[PROBLEM STATEMENT]: The answer should be an exact copy of the data.

[Object change listings]
*** Begin section ***
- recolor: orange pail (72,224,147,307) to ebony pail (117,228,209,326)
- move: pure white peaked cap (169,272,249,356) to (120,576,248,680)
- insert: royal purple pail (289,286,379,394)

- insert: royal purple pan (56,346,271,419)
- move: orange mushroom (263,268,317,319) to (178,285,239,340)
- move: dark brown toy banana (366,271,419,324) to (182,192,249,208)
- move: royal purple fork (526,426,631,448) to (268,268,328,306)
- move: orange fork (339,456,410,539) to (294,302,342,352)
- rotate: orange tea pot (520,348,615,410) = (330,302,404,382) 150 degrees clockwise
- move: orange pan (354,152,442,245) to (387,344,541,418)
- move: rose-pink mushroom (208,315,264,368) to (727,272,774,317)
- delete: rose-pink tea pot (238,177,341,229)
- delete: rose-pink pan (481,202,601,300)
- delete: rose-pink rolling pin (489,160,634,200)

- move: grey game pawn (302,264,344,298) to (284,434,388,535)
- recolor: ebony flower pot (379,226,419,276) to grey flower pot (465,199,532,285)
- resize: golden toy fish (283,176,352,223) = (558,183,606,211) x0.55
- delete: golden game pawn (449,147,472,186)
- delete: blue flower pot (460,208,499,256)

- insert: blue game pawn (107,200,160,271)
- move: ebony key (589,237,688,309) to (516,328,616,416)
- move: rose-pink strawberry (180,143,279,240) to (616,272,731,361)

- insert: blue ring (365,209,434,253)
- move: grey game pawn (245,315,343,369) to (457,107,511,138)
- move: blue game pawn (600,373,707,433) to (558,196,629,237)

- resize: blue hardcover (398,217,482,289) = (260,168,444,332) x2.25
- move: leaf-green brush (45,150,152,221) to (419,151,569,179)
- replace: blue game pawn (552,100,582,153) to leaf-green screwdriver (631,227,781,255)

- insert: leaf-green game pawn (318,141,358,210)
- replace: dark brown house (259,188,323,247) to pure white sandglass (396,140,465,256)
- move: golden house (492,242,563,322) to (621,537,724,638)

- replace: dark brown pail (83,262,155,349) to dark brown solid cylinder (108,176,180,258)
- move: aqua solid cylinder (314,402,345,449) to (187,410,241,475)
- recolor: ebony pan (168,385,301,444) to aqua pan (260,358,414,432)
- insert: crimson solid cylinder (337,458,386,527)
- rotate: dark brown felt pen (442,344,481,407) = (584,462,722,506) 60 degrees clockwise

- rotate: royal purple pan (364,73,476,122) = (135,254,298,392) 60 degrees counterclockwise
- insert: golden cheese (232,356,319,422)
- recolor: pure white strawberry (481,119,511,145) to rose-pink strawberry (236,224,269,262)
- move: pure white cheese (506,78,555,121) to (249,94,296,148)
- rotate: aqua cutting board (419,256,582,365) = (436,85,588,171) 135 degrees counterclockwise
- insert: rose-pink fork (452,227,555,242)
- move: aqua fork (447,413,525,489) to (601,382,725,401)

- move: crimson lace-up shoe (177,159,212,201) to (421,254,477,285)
*** End section ***
[EXERCISE ANSWER]:
- recolor: orange pail (72,224,147,307) to ebony pail (117,228,209,326)
- move: pure white peaked cap (169,272,249,356) to (120,576,248,680)
- insert: royal purple pail (289,286,379,394)

- insert: royal purple pan (56,346,271,419)
- move: orange mushroom (263,268,317,319) to (178,285,239,340)
- move: dark brown toy banana (366,271,419,324) to (182,192,249,208)
- move: royal purple fork (526,426,631,448) to (268,268,328,306)
- move: orange fork (339,456,410,539) to (294,302,342,352)
- rotate: orange tea pot (520,348,615,410) = (330,302,404,382) 150 degrees clockwise
- move: orange pan (354,152,442,245) to (387,344,541,418)
- move: rose-pink mushroom (208,315,264,368) to (727,272,774,317)
- delete: rose-pink tea pot (238,177,341,229)
- delete: rose-pink pan (481,202,601,300)
- delete: rose-pink rolling pin (489,160,634,200)

- move: grey game pawn (302,264,344,298) to (284,434,388,535)
- recolor: ebony flower pot (379,226,419,276) to grey flower pot (465,199,532,285)
- resize: golden toy fish (283,176,352,223) = (558,183,606,211) x0.55
- delete: golden game pawn (449,147,472,186)
- delete: blue flower pot (460,208,499,256)

- insert: blue game pawn (107,200,160,271)
- move: ebony key (589,237,688,309) to (516,328,616,416)
- move: rose-pink strawberry (180,143,279,240) to (616,272,731,361)

- insert: blue ring (365,209,434,253)
- move: grey game pawn (245,315,343,369) to (457,107,511,138)
- move: blue game pawn (600,373,707,433) to (558,196,629,237)

- resize: blue hardcover (398,217,482,289) = (260,168,444,332) x2.25
- move: leaf-green brush (45,150,152,221) to (419,151,569,179)
- replace: blue game pawn (552,100,582,153) to leaf-green screwdriver (631,227,781,255)

- insert: leaf-green game pawn (318,141,358,210)
- replace: dark brown house (259,188,323,247) to pure white sandglass (396,140,465,256)
- move: golden house (492,242,563,322) to (621,537,724,638)

- replace: dark brown pail (83,262,155,349) to dark brown solid cylinder (108,176,180,258)
- move: aqua solid cylinder (314,402,345,449) to (187,410,241,475)
- recolor: ebony pan (168,385,301,444) to aqua pan (260,358,414,432)
- insert: crimson solid cylinder (337,458,386,527)
- rotate: dark brown felt pen (442,344,481,407) = (584,462,722,506) 60 degrees clockwise

- rotate: royal purple pan (364,73,476,122) = (135,254,298,392) 60 degrees counterclockwise
- insert: golden cheese (232,356,319,422)
- recolor: pure white strawberry (481,119,511,145) to rose-pink strawberry (236,224,269,262)
- move: pure white cheese (506,78,555,121) to (249,94,296,148)
- rotate: aqua cutting board (419,256,582,365) = (436,85,588,171) 135 degrees counterclockwise
- insert: rose-pink fork (452,227,555,242)
- move: aqua fork (447,413,525,489) to (601,382,725,401)

- move: crimson lace-up shoe (177,159,212,201) to (421,254,477,285)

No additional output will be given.